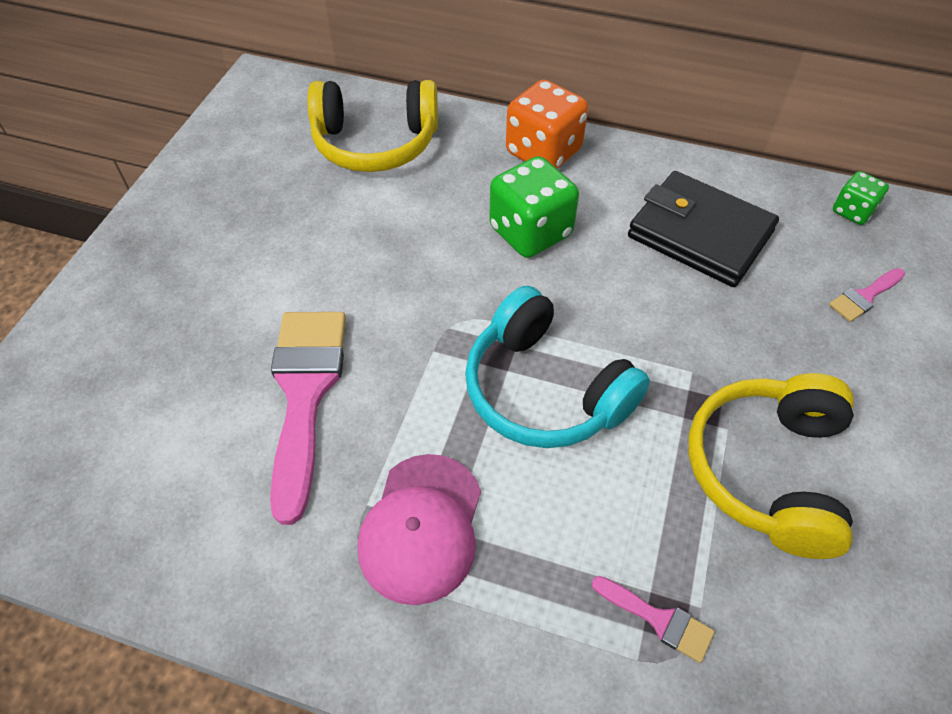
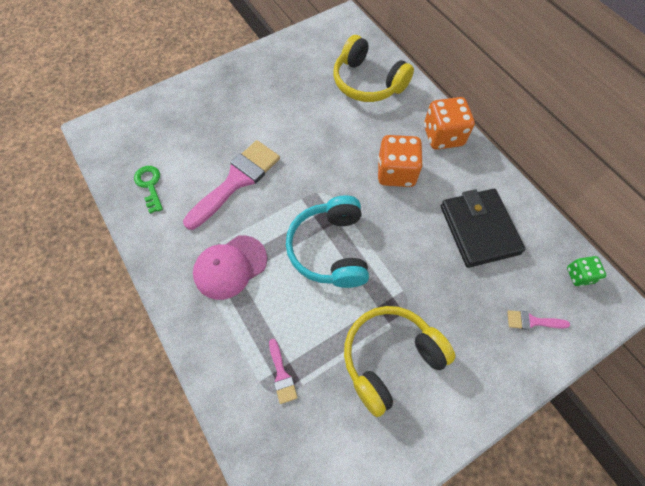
camera: 40 degrees right, 10 degrees up
green dice [489,156,579,258] -> orange dice [378,135,423,187]
none -> green key [134,166,163,214]

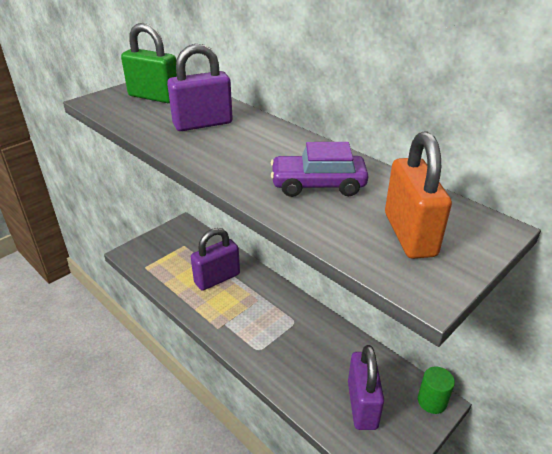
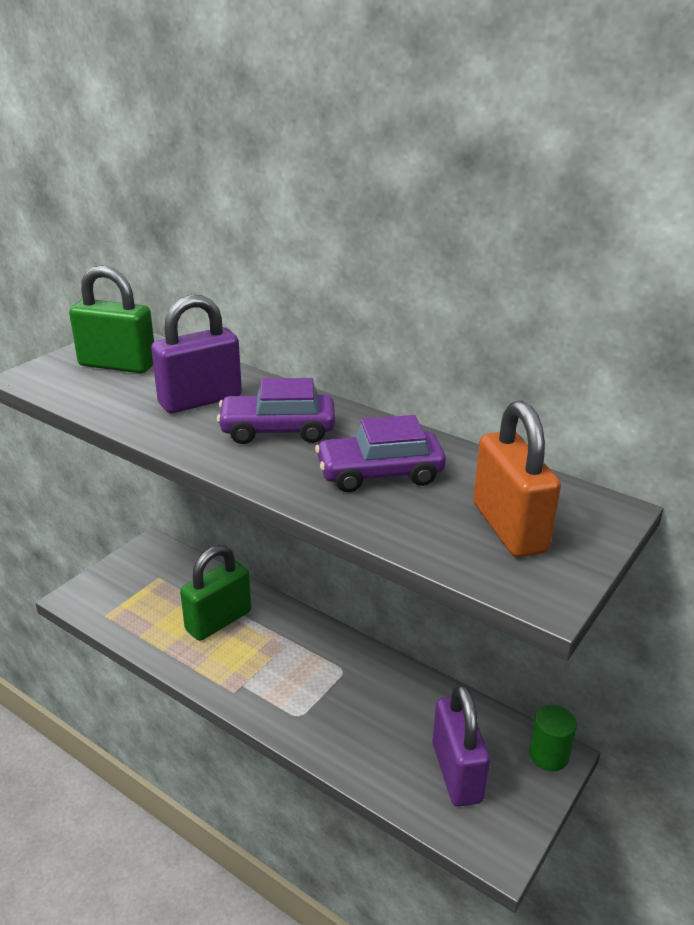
camera: 10 degrees left, 5 degrees down
purple padlock [191,228,240,291] -> green padlock [180,545,251,641]
none -> purple car [217,378,335,444]

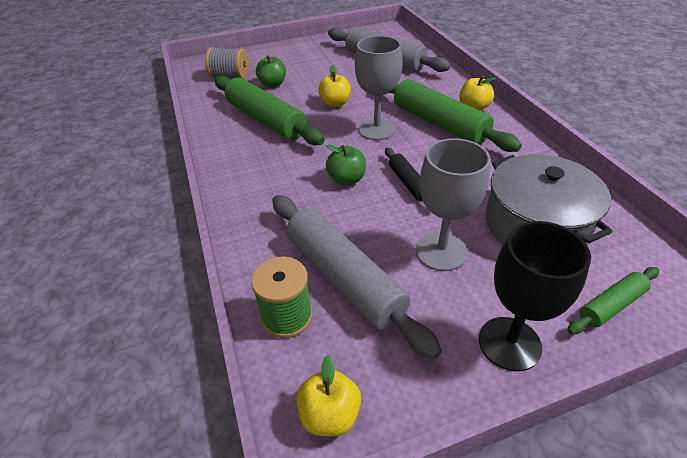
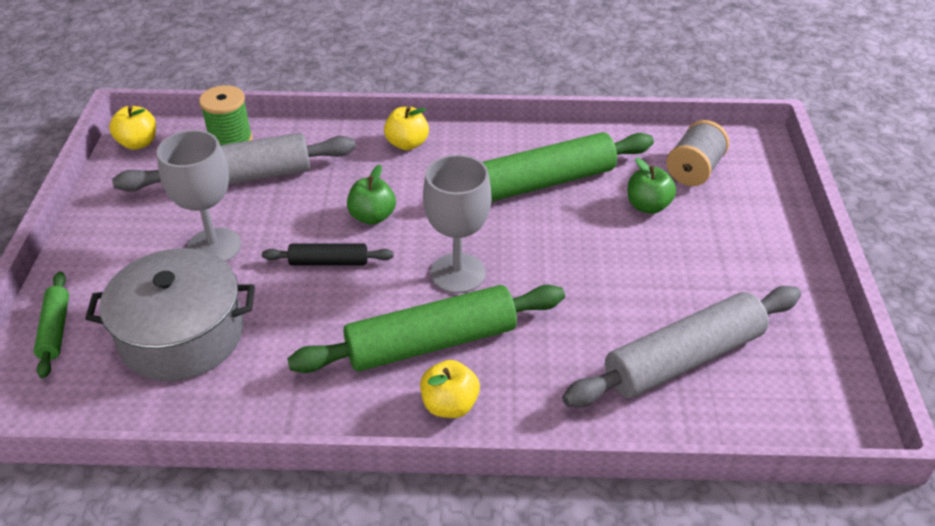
camera: 110 degrees right, 0 degrees up
yellow apple [318,65,351,107] -> yellow apple moved to [384,106,429,150]
black goblet [479,221,591,371] -> none

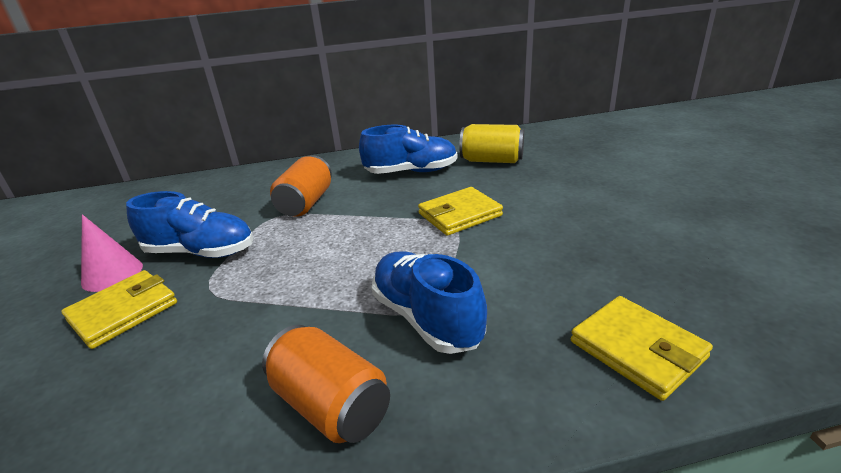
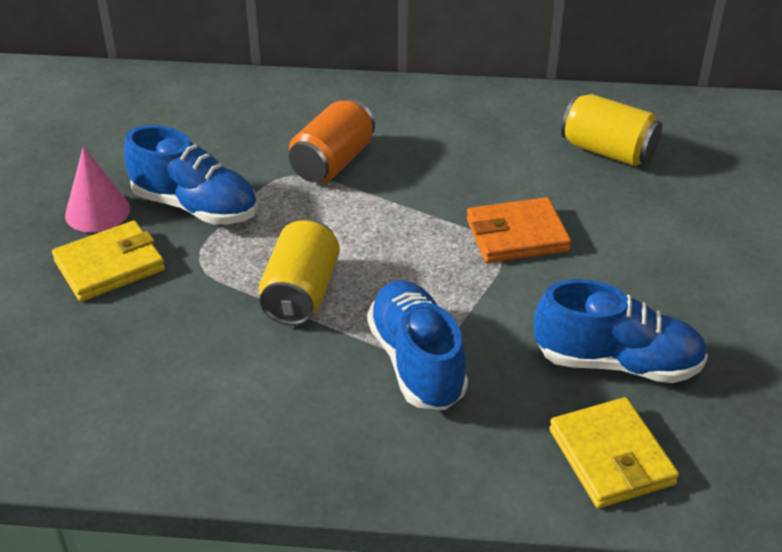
camera: 15 degrees right, 10 degrees up
orange can [262,325,390,443] -> none
blue shoe [359,125,457,174] -> blue shoe moved to [534,279,708,383]
yellow wallet [418,187,503,236] -> orange wallet [467,197,571,263]
none -> yellow can [259,219,340,326]

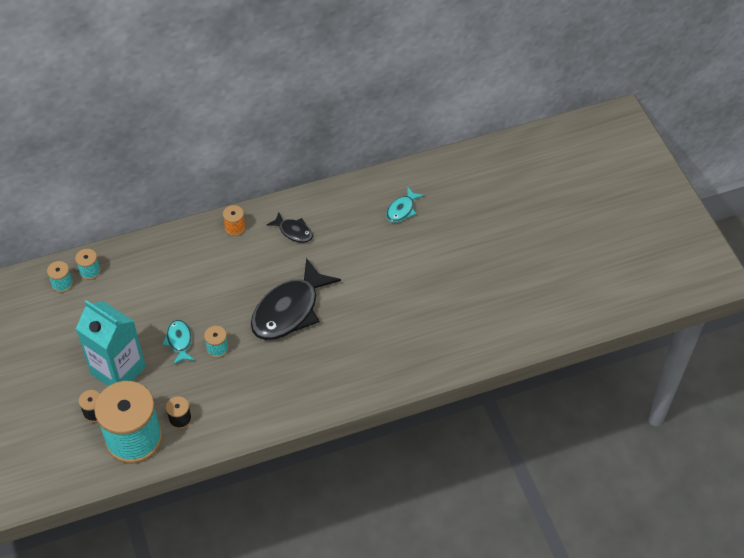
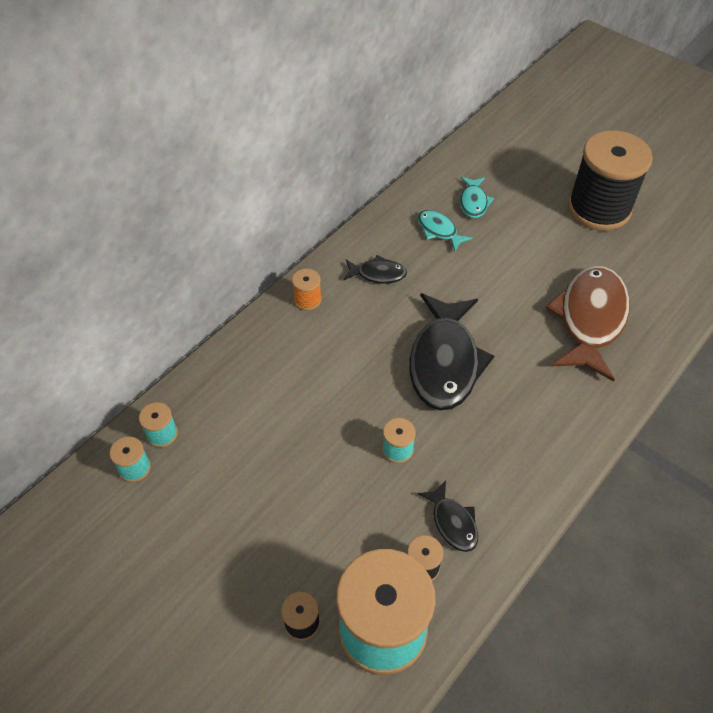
camera: 30 degrees left, 0 degrees up
turquoise carton [76,300,146,386] -> none
turquoise fish [162,320,195,365] -> turquoise fish moved to [417,210,473,251]
none -> black fish [418,480,478,552]
none -> brown fish [545,266,630,382]
none -> black spool [568,130,653,231]

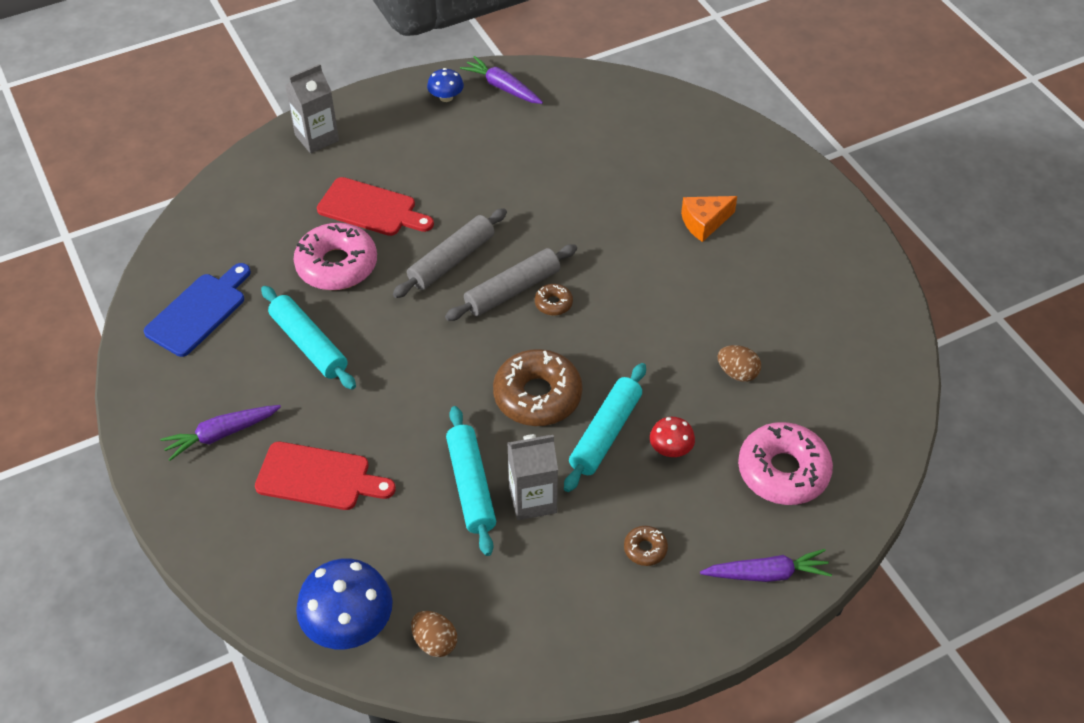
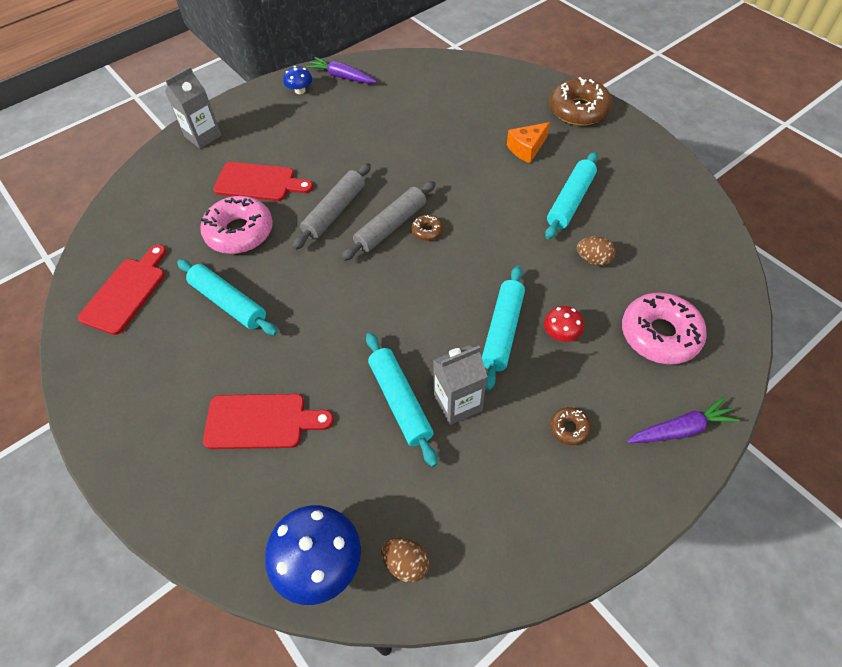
camera: 10 degrees left, 5 degrees up
blue cutting board [144,263,251,357] -> red cutting board [78,244,167,335]
purple carrot [160,405,281,461] -> none
brown donut [493,349,582,426] -> brown donut moved to [549,77,612,126]
none -> turquoise rolling pin [545,152,598,240]

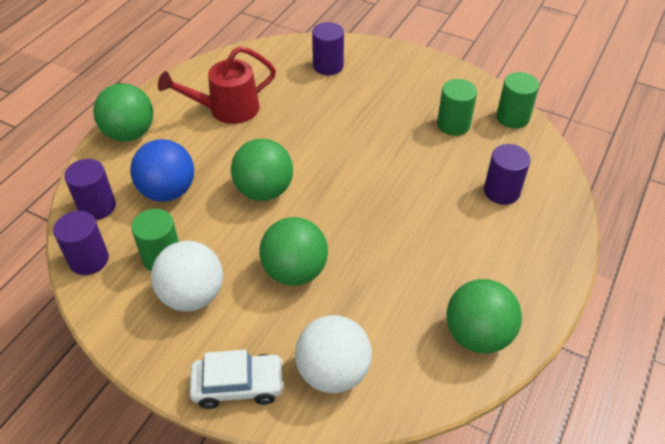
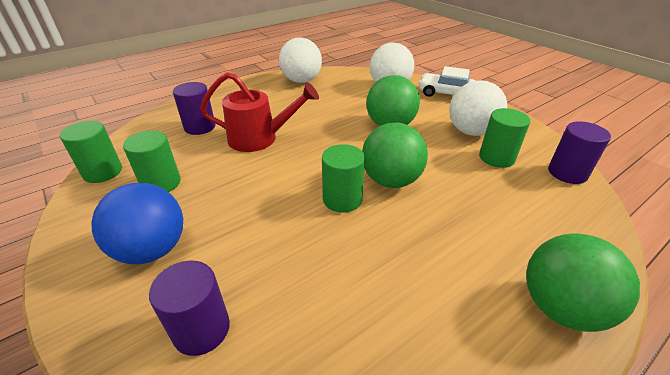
camera: 155 degrees left, 10 degrees down
purple cylinder [64,159,116,220] -> none
blue ball [130,139,194,202] -> blue ball moved to [91,183,183,264]
red watering can [158,46,276,124] -> red watering can moved to [200,72,319,152]
green ball [446,279,522,353] -> white ball [279,38,322,83]
none -> green cylinder [322,144,365,213]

### What to produce
Copy out each line of the material in which the word "turquoise" turns up.

### Task solution
turquoise carton [76,300,146,386] -> none
turquoise fish [162,320,195,365] -> turquoise fish moved to [417,210,473,251]
none -> turquoise rolling pin [545,152,598,240]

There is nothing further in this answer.